Exact copies of all the entries are required, and no pictures should appear in them.

#### Data to use
________

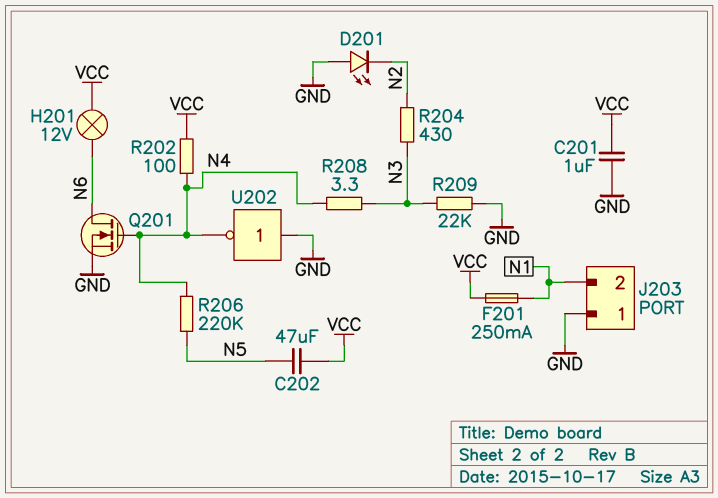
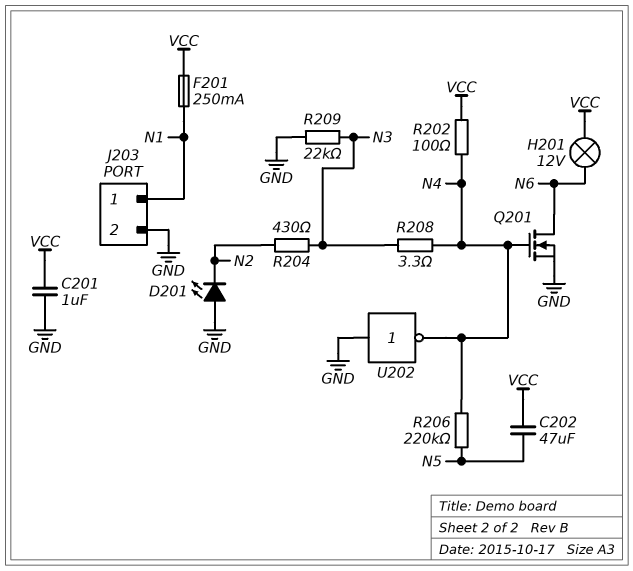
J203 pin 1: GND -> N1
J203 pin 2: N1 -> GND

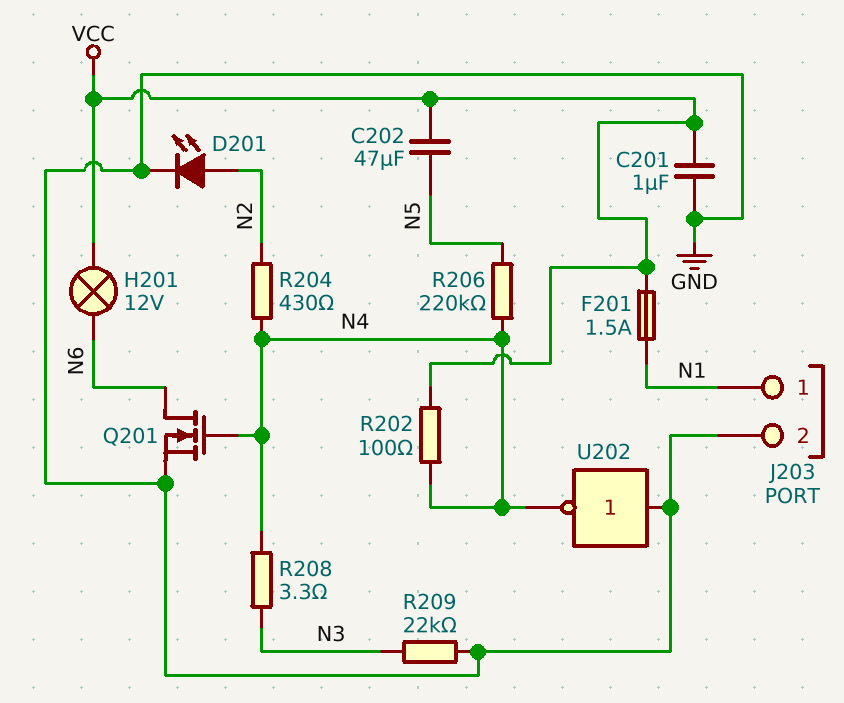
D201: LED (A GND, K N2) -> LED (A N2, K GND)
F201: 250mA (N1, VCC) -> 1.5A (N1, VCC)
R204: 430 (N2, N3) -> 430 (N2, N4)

________

#### Answer below
J203 pin 1: GND -> N1
J203 pin 2: N1 -> GND

D201: LED (A GND, K N2) -> LED (A N2, K GND)
F201: 250mA (N1, VCC) -> 1.5A (N1, VCC)
R204: 430 (N2, N3) -> 430 (N2, N4)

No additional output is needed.